▶ **STORED DATA**
=== Section Start ===

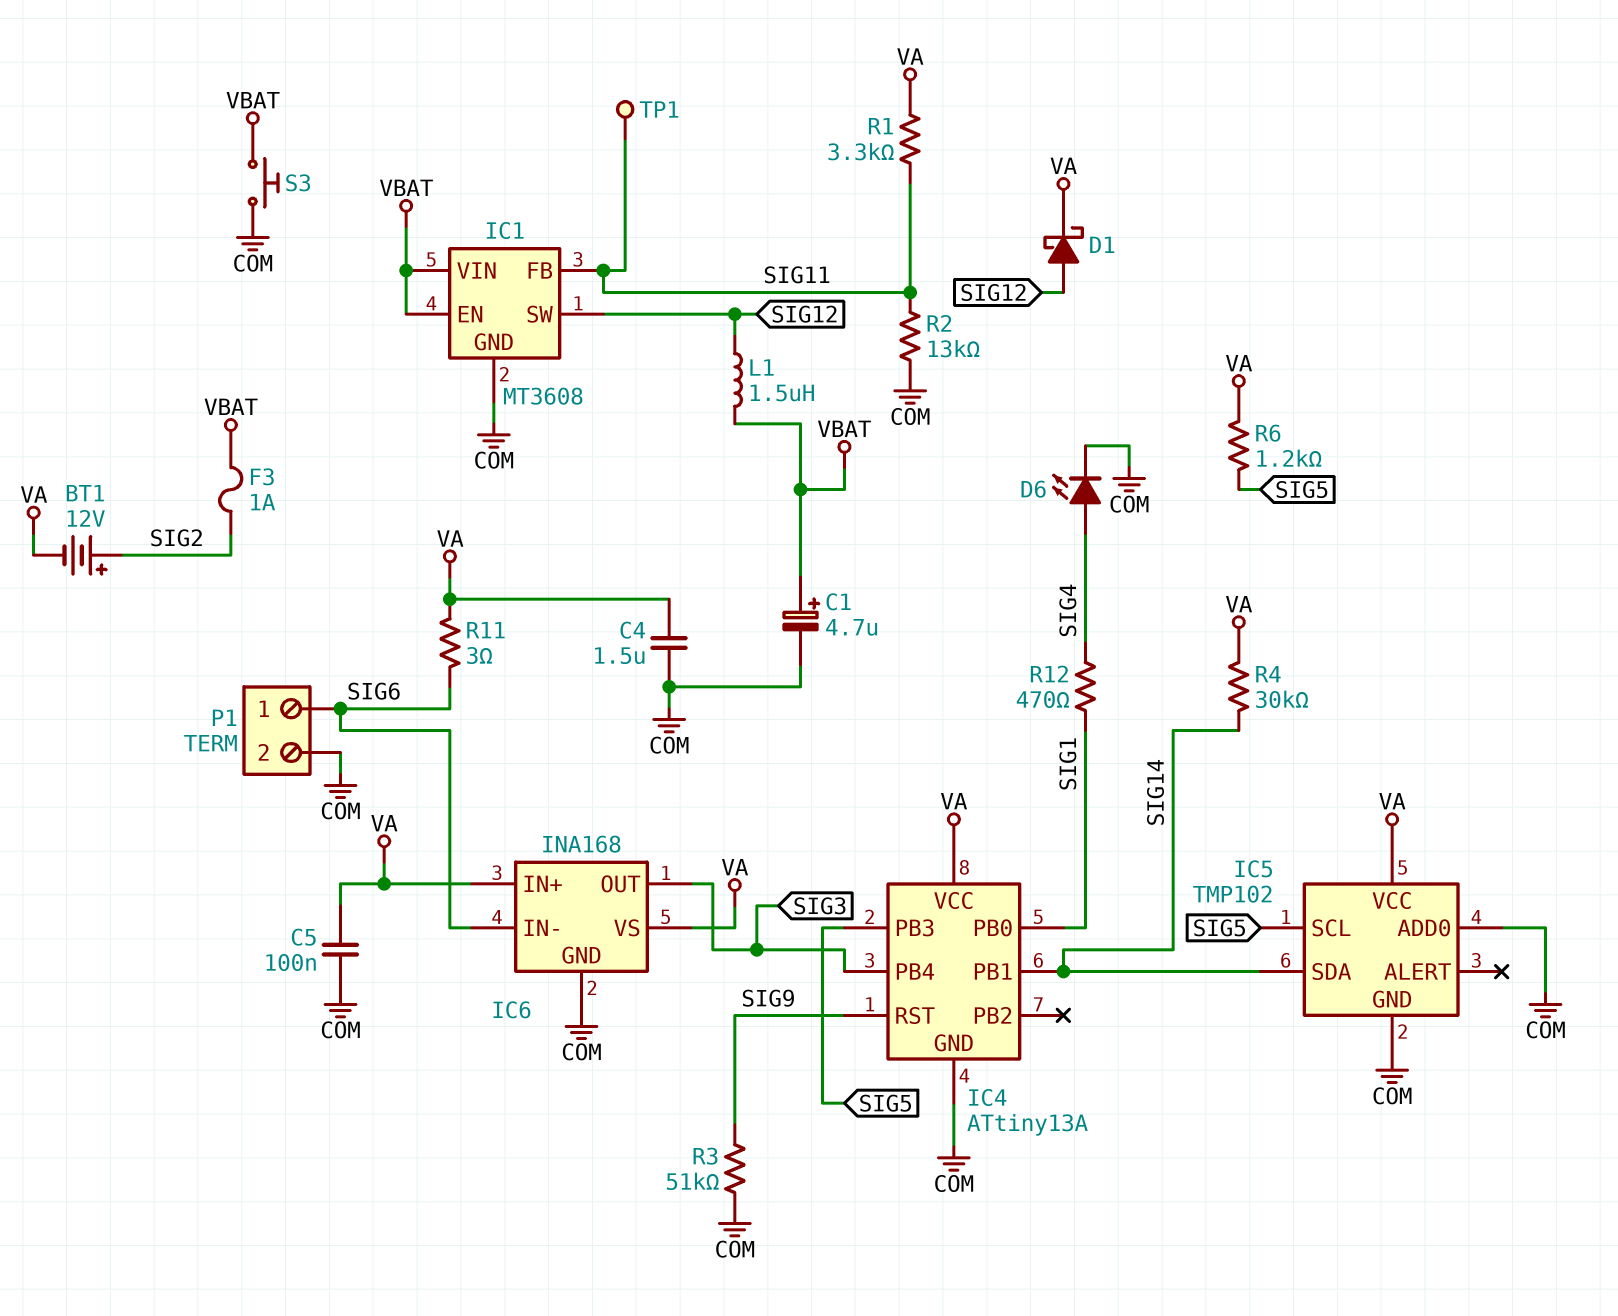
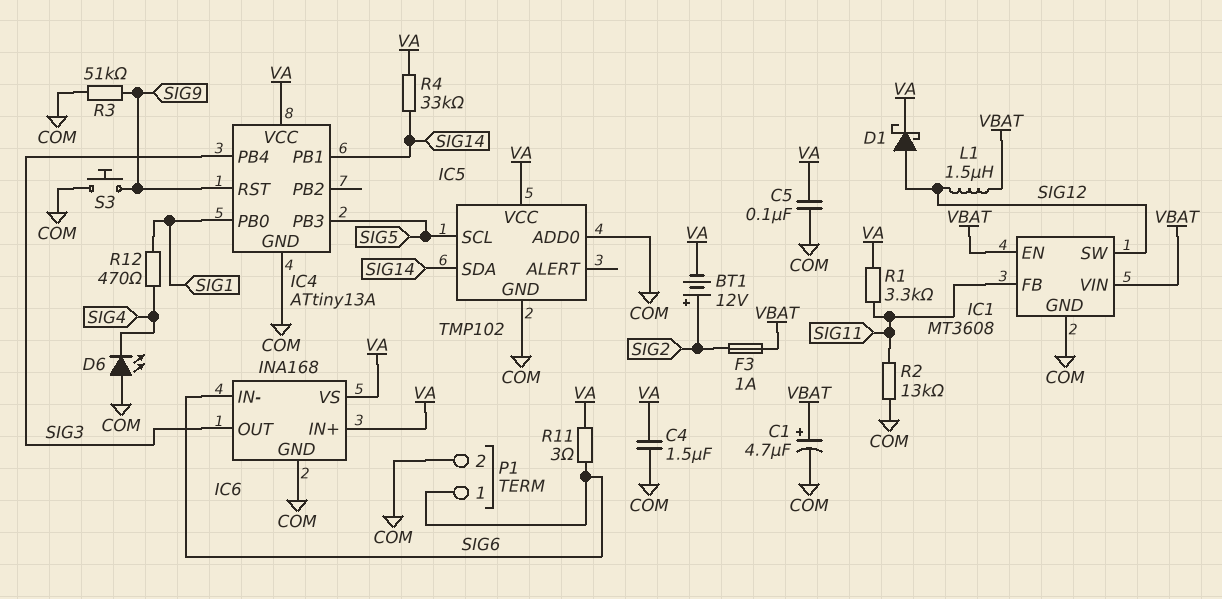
D6: LED (A SIG4, K COM) -> LED (A COM, K SIG4)
R4: 30k (SIG14, VA) -> 33k (SIG14, VA)
R6: 1.2k (SIG5, VA) -> none
S3: button (COM, VBAT) -> button (COM, SIG9)
TP1: test point (SIG11) -> none

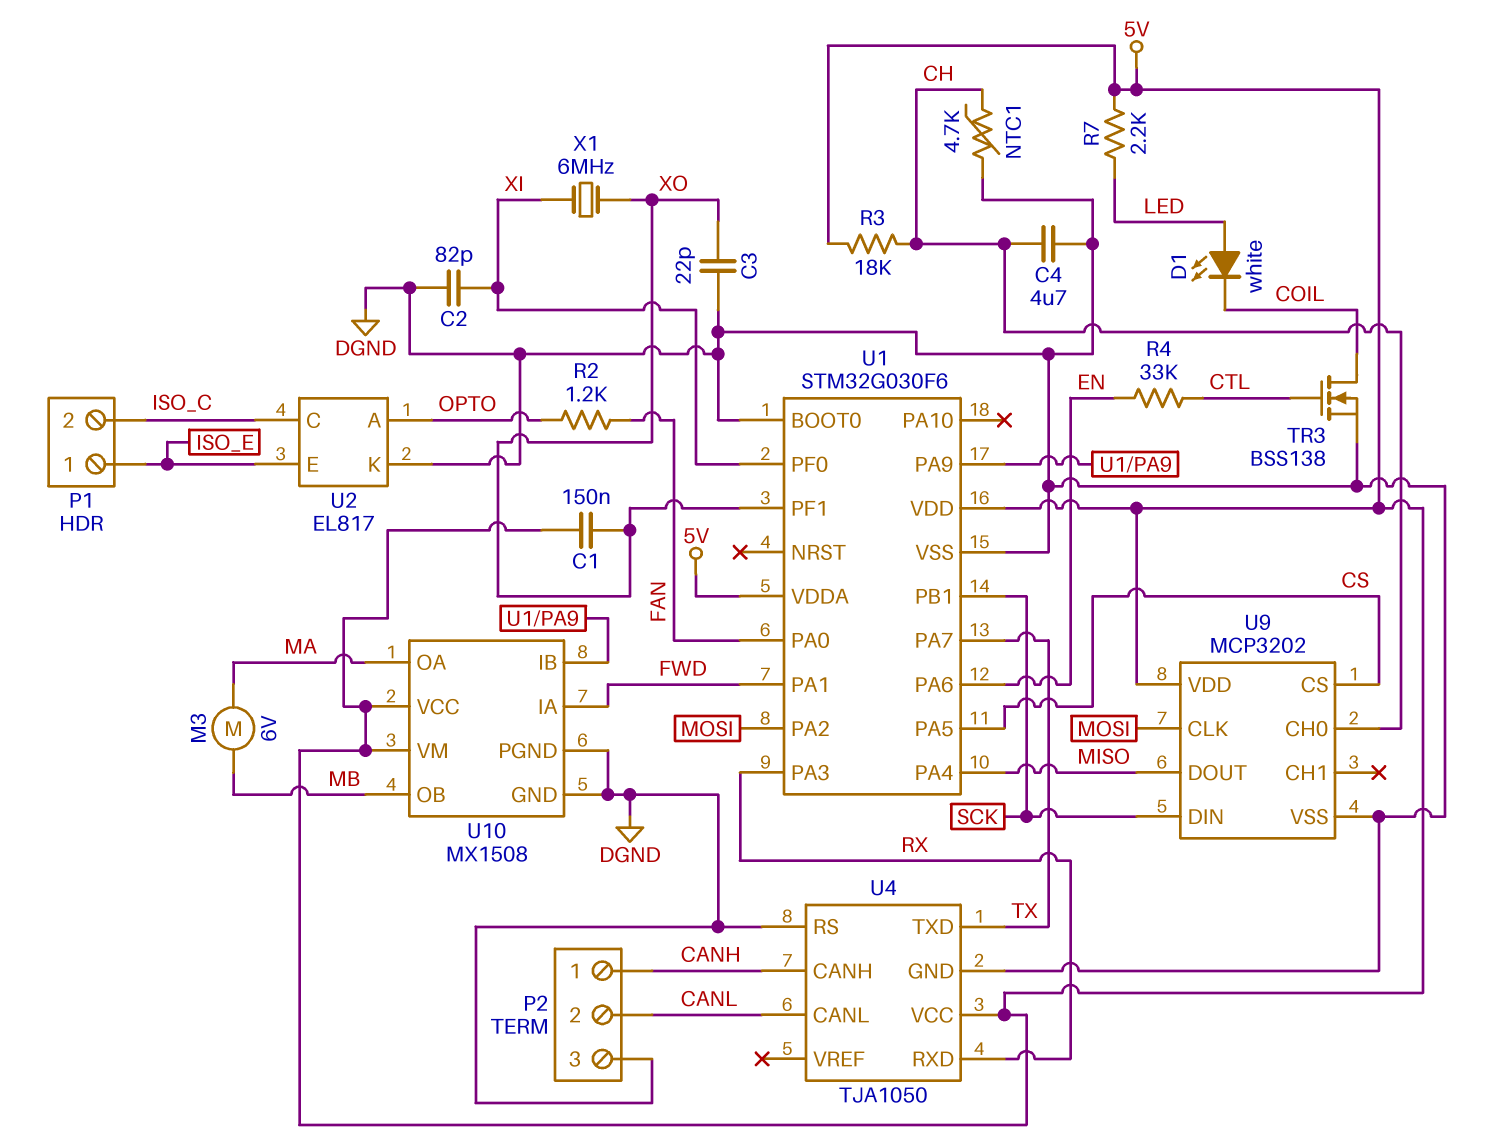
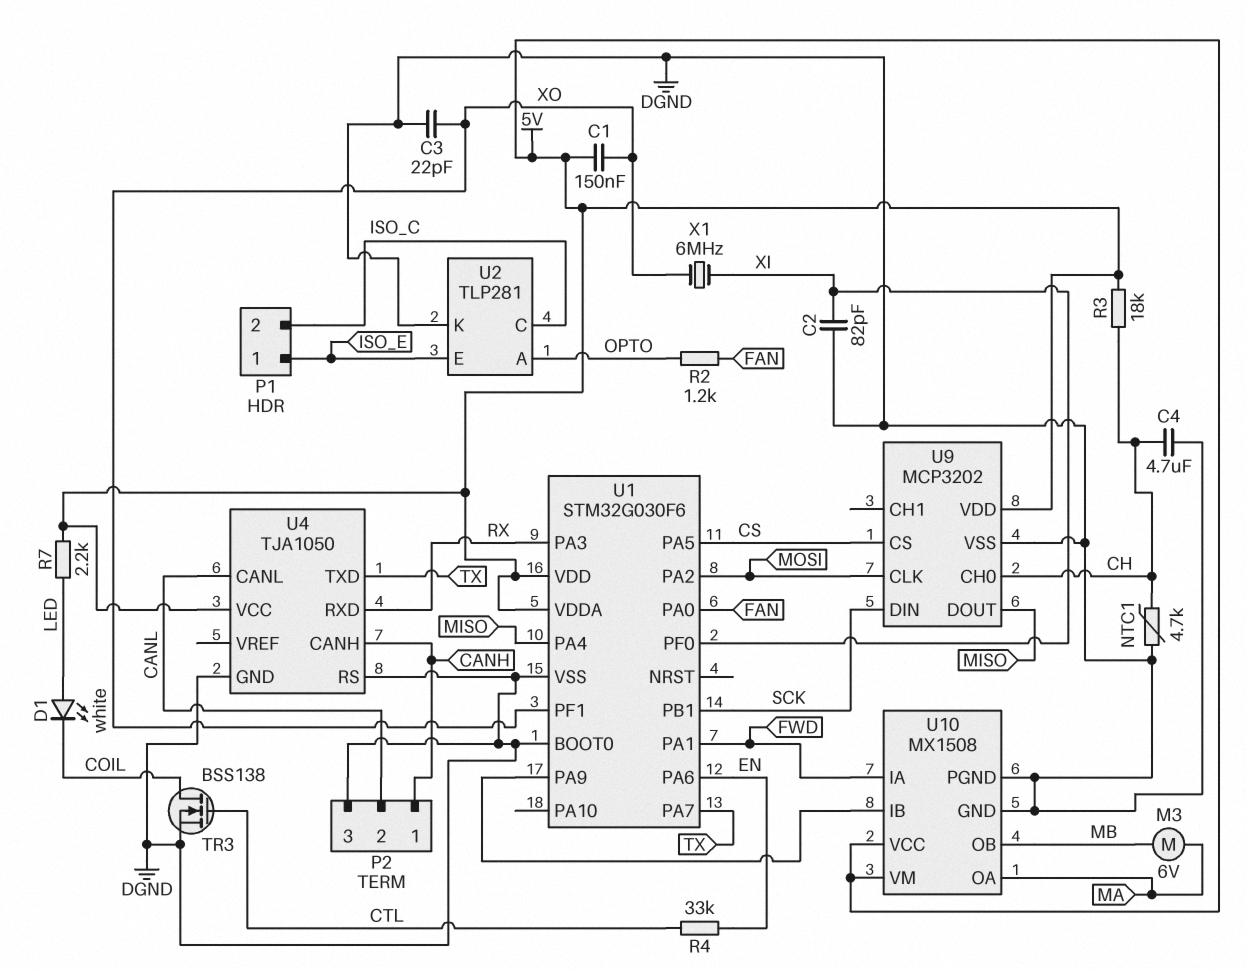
U2: EL817 -> TLP281

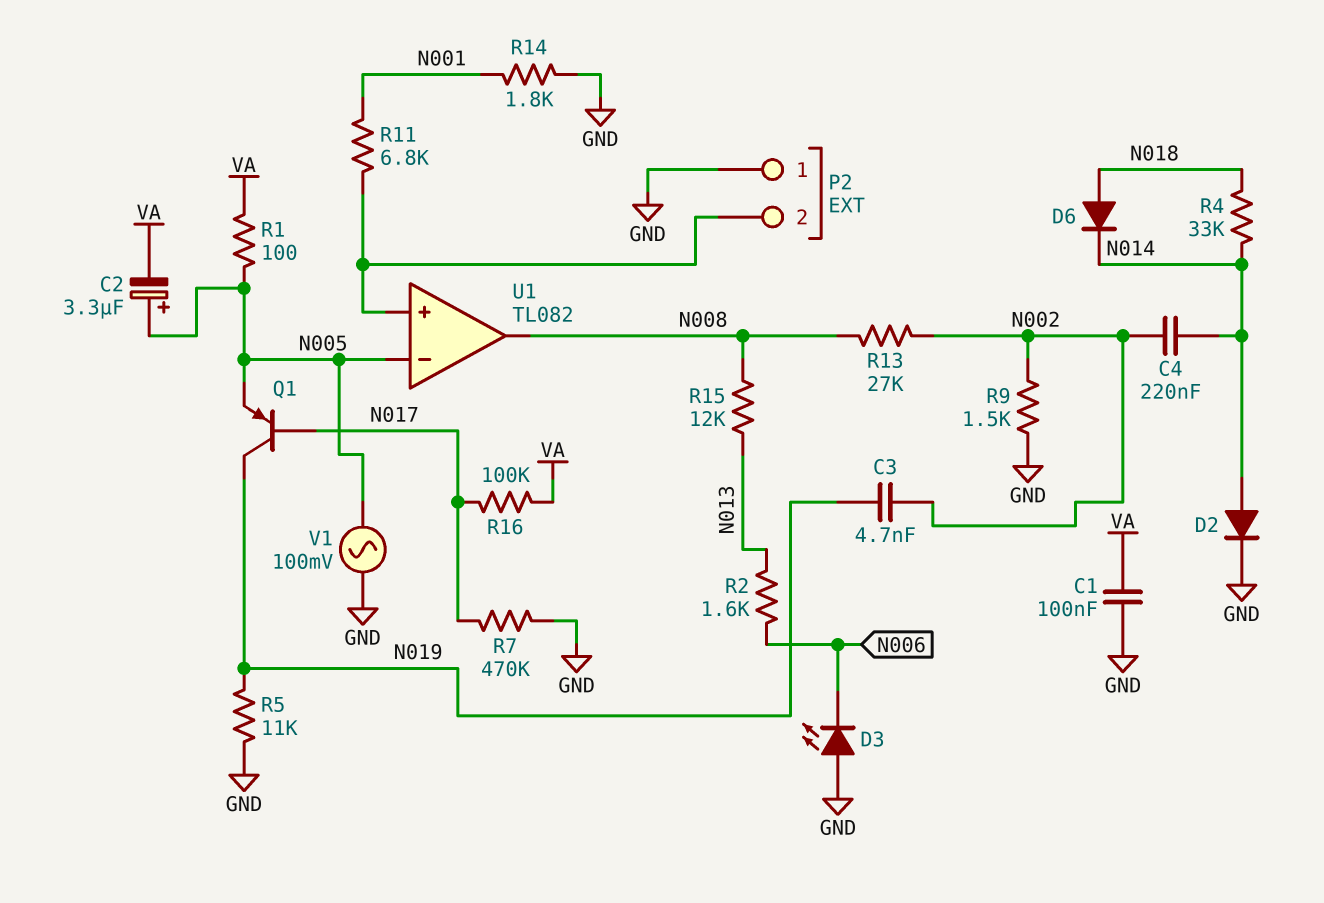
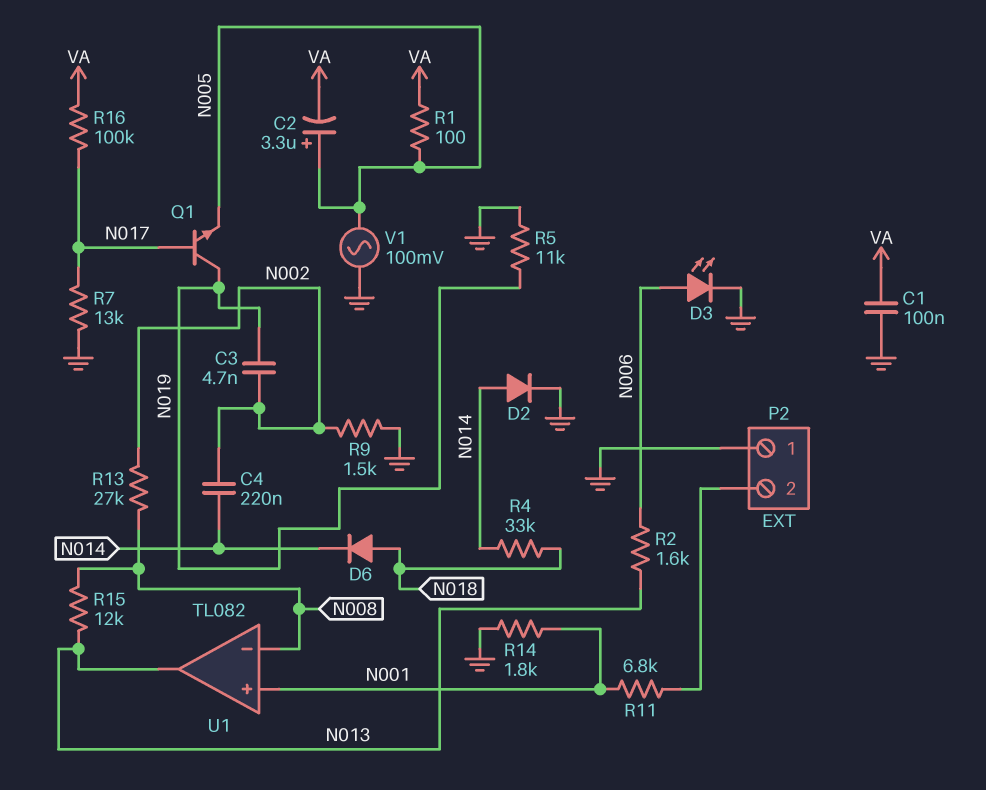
D3: LED (A GND, K N006) -> LED (A N006, K GND)
Q1: PNP (B N017, C N019, E N005) -> NPN (B N017, C N019, E N005)
R7: 470k (GND, N017) -> 13k (GND, N017)
U1 pin in+: P2/2 -> N001
U1 pin in-: N005 -> N008
U1 pin out: N008 -> N013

=== Section End ===

▶ **WHAT IS EXPECTED**
Your task is to retype, exactly and only, the lines from the line holding "TP1: test point (SIG11) -> none" through the final line of the data above, with both ends kept. Drop the pictures.

▶ **WRITTEN REPLY**
TP1: test point (SIG11) -> none

U2: EL817 -> TLP281

D3: LED (A GND, K N006) -> LED (A N006, K GND)
Q1: PNP (B N017, C N019, E N005) -> NPN (B N017, C N019, E N005)
R7: 470k (GND, N017) -> 13k (GND, N017)
U1 pin in+: P2/2 -> N001
U1 pin in-: N005 -> N008
U1 pin out: N008 -> N013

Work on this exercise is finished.